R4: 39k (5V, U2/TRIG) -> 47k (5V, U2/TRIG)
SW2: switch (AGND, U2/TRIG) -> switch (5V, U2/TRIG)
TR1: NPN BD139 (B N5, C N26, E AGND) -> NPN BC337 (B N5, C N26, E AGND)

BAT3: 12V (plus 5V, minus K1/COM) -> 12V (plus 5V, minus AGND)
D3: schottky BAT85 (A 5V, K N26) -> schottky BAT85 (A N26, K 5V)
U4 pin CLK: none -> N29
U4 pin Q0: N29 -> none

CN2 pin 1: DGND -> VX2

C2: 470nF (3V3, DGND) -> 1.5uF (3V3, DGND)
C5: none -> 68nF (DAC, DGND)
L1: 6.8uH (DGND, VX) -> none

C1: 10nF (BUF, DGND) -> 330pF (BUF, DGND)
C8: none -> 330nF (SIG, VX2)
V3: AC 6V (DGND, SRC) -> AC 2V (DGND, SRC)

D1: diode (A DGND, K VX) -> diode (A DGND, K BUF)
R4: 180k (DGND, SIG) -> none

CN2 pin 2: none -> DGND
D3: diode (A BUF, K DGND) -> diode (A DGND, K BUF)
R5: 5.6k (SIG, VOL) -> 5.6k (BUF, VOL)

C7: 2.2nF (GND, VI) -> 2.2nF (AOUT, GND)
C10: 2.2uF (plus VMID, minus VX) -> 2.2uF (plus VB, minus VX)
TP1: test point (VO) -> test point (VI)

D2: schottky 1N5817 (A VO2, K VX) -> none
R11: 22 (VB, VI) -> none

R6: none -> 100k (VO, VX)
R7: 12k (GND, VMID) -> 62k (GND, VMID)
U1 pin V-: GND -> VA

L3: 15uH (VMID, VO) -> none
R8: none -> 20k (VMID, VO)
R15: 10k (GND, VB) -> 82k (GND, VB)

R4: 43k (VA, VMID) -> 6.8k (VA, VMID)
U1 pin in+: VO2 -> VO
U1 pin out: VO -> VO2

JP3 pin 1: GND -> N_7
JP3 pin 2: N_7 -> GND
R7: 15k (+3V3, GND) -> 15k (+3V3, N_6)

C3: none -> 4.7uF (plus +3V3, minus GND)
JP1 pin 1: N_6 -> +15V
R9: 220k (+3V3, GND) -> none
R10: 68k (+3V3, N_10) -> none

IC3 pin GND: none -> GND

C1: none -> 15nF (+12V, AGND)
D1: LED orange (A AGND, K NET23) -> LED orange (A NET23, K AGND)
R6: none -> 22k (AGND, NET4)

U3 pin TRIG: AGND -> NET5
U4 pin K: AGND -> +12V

____

Each record above must be output without any alteration.

Your response:
R4: 39k (5V, U2/TRIG) -> 47k (5V, U2/TRIG)
SW2: switch (AGND, U2/TRIG) -> switch (5V, U2/TRIG)
TR1: NPN BD139 (B N5, C N26, E AGND) -> NPN BC337 (B N5, C N26, E AGND)

BAT3: 12V (plus 5V, minus K1/COM) -> 12V (plus 5V, minus AGND)
D3: schottky BAT85 (A 5V, K N26) -> schottky BAT85 (A N26, K 5V)
U4 pin CLK: none -> N29
U4 pin Q0: N29 -> none

CN2 pin 1: DGND -> VX2

C2: 470nF (3V3, DGND) -> 1.5uF (3V3, DGND)
C5: none -> 68nF (DAC, DGND)
L1: 6.8uH (DGND, VX) -> none

C1: 10nF (BUF, DGND) -> 330pF (BUF, DGND)
C8: none -> 330nF (SIG, VX2)
V3: AC 6V (DGND, SRC) -> AC 2V (DGND, SRC)

D1: diode (A DGND, K VX) -> diode (A DGND, K BUF)
R4: 180k (DGND, SIG) -> none

CN2 pin 2: none -> DGND
D3: diode (A BUF, K DGND) -> diode (A DGND, K BUF)
R5: 5.6k (SIG, VOL) -> 5.6k (BUF, VOL)

C7: 2.2nF (GND, VI) -> 2.2nF (AOUT, GND)
C10: 2.2uF (plus VMID, minus VX) -> 2.2uF (plus VB, minus VX)
TP1: test point (VO) -> test point (VI)

D2: schottky 1N5817 (A VO2, K VX) -> none
R11: 22 (VB, VI) -> none

R6: none -> 100k (VO, VX)
R7: 12k (GND, VMID) -> 62k (GND, VMID)
U1 pin V-: GND -> VA

L3: 15uH (VMID, VO) -> none
R8: none -> 20k (VMID, VO)
R15: 10k (GND, VB) -> 82k (GND, VB)

R4: 43k (VA, VMID) -> 6.8k (VA, VMID)
U1 pin in+: VO2 -> VO
U1 pin out: VO -> VO2

JP3 pin 1: GND -> N_7
JP3 pin 2: N_7 -> GND
R7: 15k (+3V3, GND) -> 15k (+3V3, N_6)

C3: none -> 4.7uF (plus +3V3, minus GND)
JP1 pin 1: N_6 -> +15V
R9: 220k (+3V3, GND) -> none
R10: 68k (+3V3, N_10) -> none

IC3 pin GND: none -> GND

C1: none -> 15nF (+12V, AGND)
D1: LED orange (A AGND, K NET23) -> LED orange (A NET23, K AGND)
R6: none -> 22k (AGND, NET4)

U3 pin TRIG: AGND -> NET5
U4 pin K: AGND -> +12V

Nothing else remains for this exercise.